INFORMATION:

◇ ◇ ◇ ◇ ◇

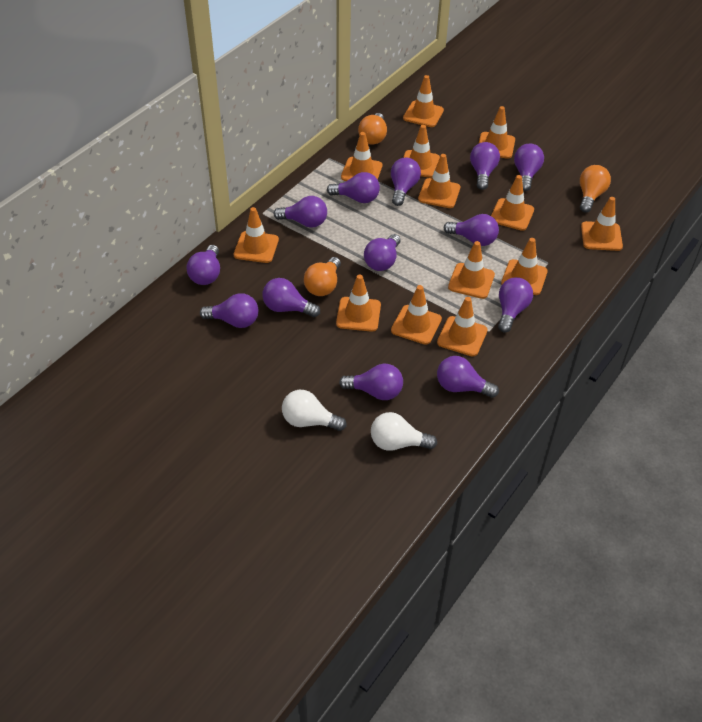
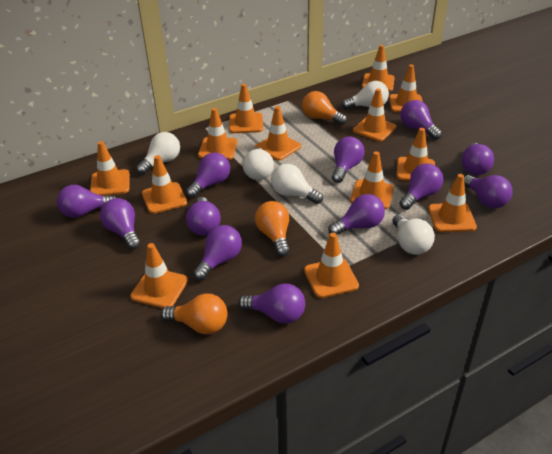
purple light bulb: 13 -> 12
white light bulb: 2 -> 5

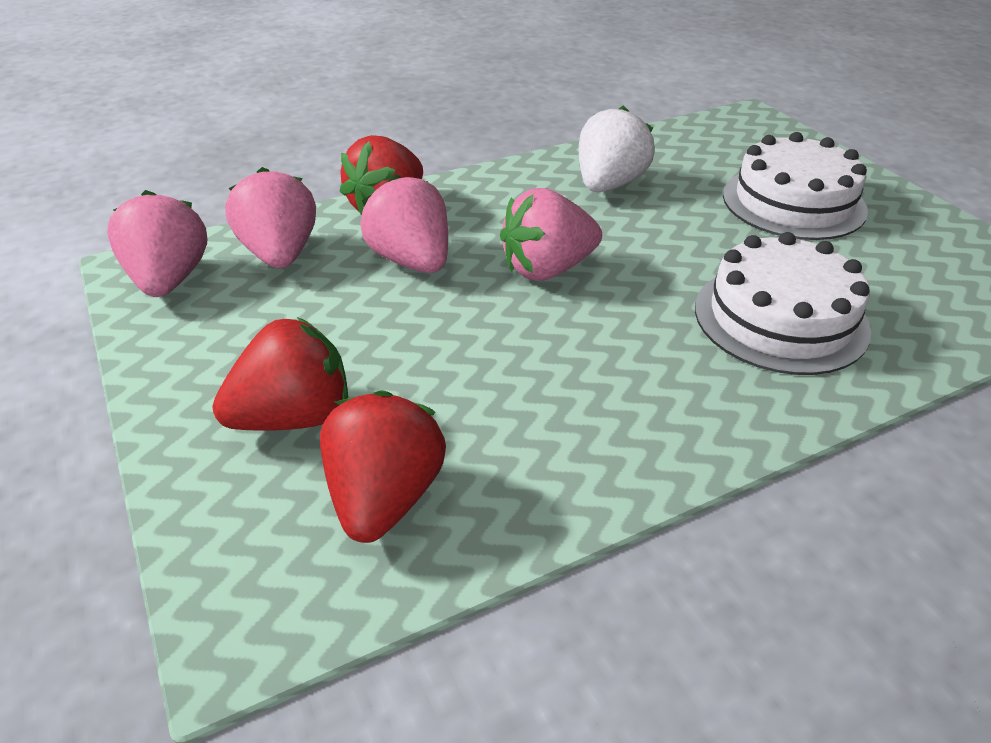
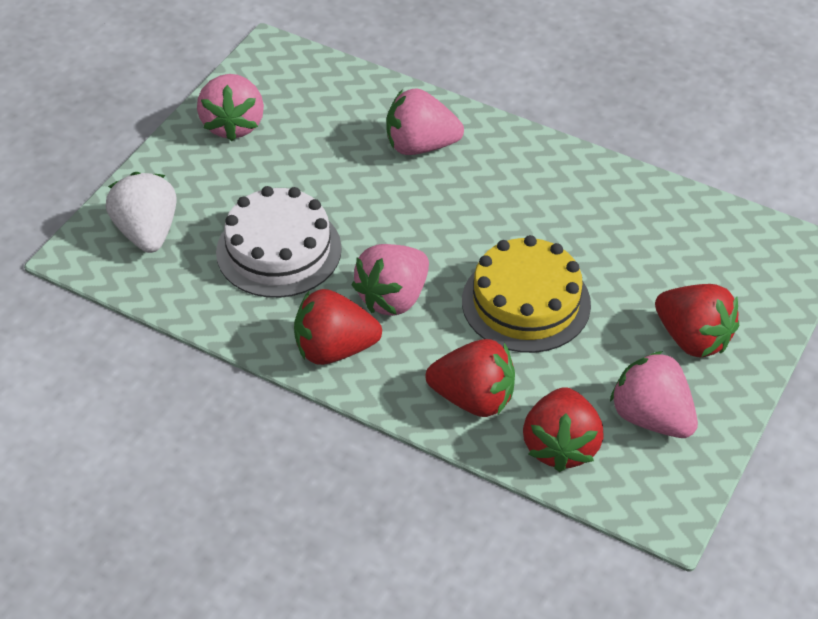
red strawberry: 3 -> 4
white cake: 2 -> 1
yellow cake: 0 -> 1

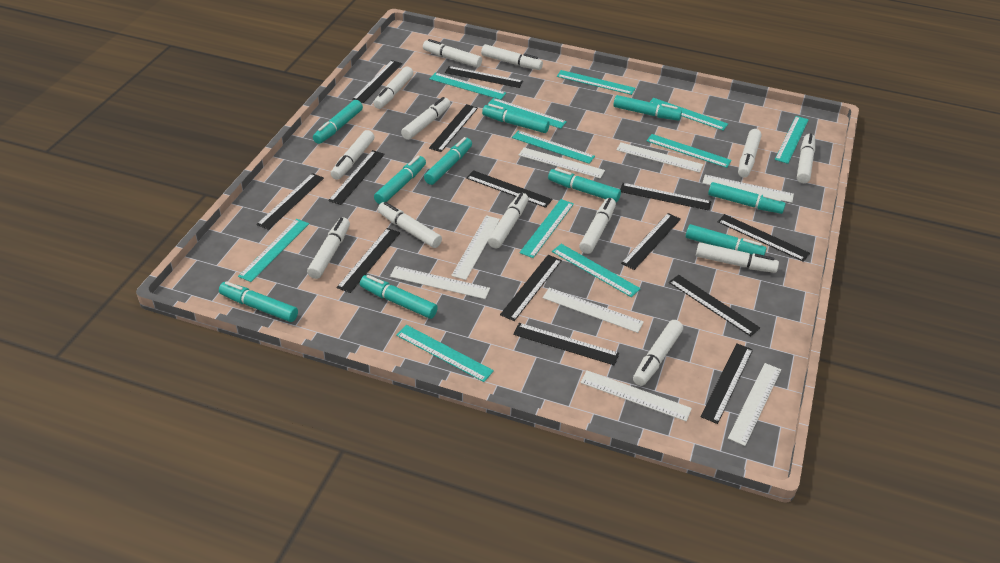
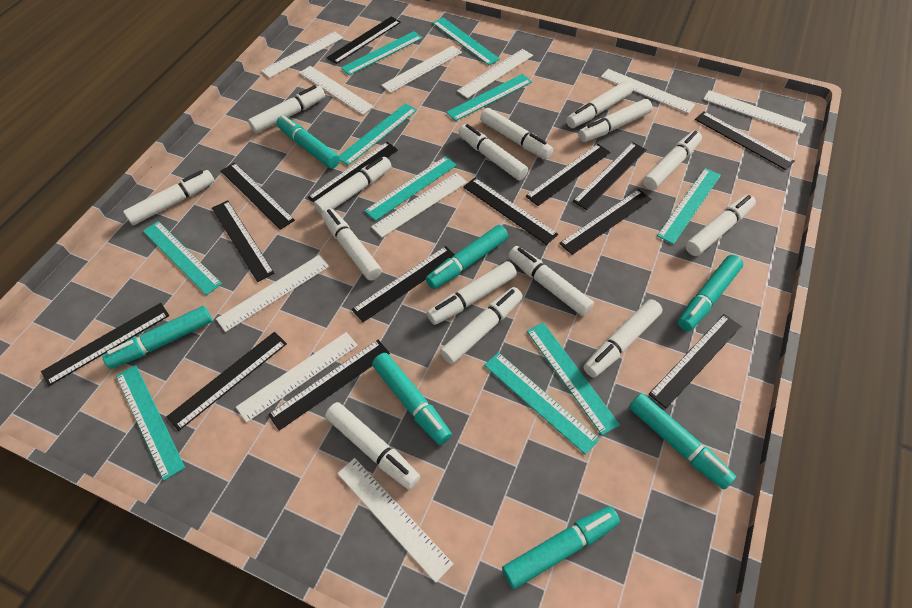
turquoise marker: 10 -> 7
turquoise ruler: 11 -> 10
white marker: 13 -> 15
white ruler: 8 -> 10

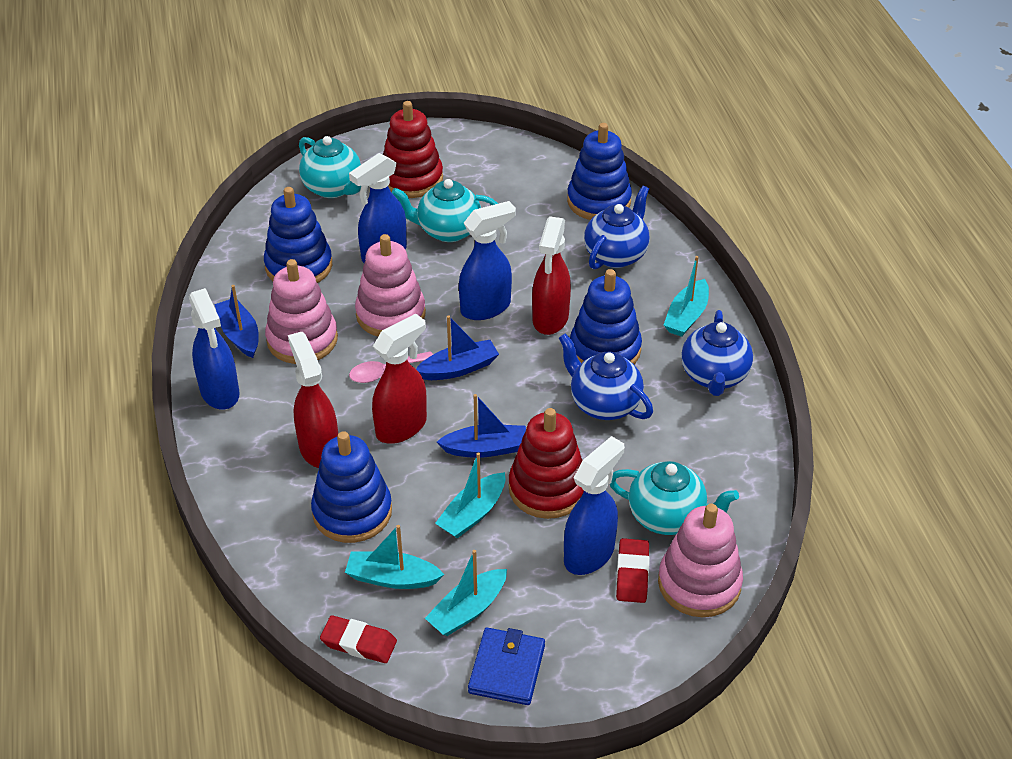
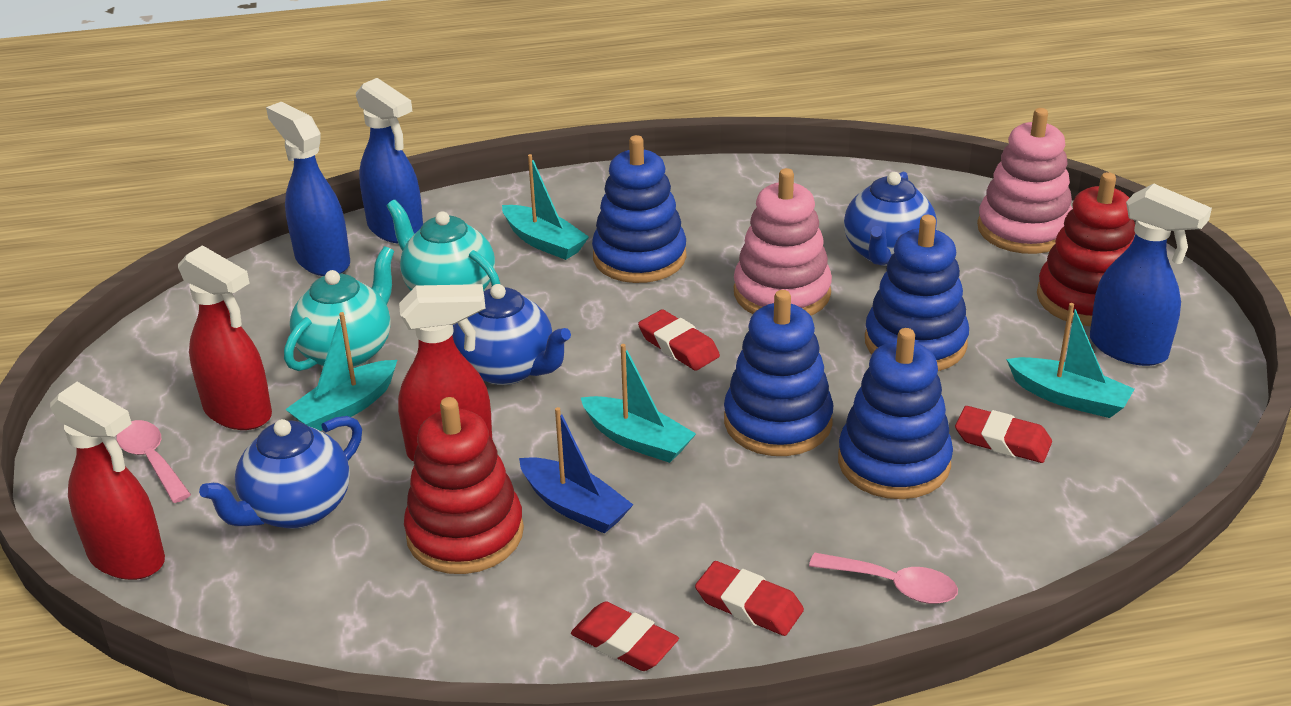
blue boat: 3 -> 1
blue spray bottle: 4 -> 3
blue wallet: 1 -> 0
pink spoon: 1 -> 2
pink stacking toy: 3 -> 2
red eraser: 2 -> 4
turquoise teapot: 3 -> 2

◇ ◇ ◇ ◇ ◇

BRIEF: Gather each line in the entries above where the string "light" is found.

THE COMPLETED TASK:
purple light bulb: 13 -> 12
white light bulb: 2 -> 5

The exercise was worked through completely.